Short task: Tally the lines in the records below that contain the string "treble", counting case as significant, and give only the number.

Extracted records
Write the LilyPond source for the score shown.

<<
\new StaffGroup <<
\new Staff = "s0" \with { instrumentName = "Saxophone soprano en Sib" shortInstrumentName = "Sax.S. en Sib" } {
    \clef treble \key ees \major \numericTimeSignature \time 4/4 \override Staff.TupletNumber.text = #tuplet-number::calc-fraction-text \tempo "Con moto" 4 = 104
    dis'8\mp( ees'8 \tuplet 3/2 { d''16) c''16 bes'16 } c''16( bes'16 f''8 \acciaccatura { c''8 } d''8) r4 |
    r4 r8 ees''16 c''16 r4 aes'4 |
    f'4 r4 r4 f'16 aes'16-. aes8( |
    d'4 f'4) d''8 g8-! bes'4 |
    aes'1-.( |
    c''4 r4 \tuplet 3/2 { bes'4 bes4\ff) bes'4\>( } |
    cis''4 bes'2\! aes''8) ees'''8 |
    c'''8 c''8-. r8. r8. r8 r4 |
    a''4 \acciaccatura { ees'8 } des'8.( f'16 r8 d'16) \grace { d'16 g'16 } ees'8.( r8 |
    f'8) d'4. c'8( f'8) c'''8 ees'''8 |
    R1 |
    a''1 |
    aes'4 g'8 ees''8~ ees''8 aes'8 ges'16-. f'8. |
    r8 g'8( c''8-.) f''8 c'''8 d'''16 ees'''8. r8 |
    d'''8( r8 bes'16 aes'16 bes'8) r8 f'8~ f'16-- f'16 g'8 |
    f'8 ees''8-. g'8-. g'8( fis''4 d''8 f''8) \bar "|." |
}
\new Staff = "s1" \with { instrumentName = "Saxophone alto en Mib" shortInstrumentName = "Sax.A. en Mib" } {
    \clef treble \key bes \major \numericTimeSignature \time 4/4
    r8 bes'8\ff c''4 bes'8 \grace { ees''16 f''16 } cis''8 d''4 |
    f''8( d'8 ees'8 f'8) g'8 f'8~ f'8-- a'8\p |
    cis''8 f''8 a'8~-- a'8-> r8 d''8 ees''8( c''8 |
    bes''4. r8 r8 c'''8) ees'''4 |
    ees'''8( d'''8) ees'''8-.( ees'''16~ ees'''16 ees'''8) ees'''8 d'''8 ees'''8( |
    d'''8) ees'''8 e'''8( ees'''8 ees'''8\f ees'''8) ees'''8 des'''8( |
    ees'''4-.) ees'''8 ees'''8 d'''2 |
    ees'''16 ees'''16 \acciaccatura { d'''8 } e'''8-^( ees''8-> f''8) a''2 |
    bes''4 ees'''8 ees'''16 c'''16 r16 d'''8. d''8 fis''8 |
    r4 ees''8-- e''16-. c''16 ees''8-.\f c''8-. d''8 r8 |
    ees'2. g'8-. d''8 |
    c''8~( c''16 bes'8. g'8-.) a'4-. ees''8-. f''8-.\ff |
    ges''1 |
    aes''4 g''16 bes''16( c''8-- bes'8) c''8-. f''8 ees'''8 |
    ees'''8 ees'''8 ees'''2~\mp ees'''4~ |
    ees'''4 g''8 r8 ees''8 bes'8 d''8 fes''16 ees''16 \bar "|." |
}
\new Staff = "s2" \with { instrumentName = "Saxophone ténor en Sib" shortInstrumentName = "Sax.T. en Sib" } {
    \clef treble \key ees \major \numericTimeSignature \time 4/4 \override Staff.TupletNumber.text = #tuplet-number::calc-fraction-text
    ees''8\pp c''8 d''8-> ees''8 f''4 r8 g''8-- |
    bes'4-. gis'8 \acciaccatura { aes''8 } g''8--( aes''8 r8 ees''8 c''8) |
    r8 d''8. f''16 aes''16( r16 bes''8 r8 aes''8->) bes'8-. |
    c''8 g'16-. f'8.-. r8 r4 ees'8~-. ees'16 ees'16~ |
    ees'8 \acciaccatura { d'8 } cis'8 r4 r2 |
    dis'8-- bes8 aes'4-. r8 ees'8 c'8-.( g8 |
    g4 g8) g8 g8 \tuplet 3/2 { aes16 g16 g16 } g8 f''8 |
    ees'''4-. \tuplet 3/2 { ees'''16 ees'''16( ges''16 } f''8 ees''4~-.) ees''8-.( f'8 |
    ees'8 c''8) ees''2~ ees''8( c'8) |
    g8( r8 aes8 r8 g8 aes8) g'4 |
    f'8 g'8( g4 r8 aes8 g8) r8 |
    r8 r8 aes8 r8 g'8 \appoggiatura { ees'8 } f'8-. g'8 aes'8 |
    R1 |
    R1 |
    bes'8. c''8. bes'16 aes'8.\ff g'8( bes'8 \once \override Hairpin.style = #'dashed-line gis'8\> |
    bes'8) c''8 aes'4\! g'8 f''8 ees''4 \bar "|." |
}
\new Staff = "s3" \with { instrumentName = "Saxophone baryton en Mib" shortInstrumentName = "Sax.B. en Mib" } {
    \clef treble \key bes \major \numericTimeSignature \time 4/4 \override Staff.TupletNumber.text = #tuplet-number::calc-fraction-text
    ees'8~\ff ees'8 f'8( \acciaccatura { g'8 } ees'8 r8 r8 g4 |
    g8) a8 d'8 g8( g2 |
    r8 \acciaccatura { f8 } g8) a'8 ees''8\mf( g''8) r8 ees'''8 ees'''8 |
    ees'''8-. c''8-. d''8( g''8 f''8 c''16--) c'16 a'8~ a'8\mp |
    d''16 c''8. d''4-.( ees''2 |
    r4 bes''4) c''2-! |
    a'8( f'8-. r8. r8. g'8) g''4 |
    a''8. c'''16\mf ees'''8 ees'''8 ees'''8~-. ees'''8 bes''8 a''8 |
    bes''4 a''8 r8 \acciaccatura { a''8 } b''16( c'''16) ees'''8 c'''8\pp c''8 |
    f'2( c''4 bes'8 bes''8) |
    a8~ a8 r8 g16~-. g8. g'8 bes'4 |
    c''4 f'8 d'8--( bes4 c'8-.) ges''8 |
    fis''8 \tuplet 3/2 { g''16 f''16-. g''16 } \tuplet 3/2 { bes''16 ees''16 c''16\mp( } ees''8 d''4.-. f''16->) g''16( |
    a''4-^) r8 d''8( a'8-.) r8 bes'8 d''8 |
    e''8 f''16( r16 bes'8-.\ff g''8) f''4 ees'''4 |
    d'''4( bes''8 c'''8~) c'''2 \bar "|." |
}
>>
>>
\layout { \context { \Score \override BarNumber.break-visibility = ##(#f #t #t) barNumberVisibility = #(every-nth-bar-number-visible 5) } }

Task response: 4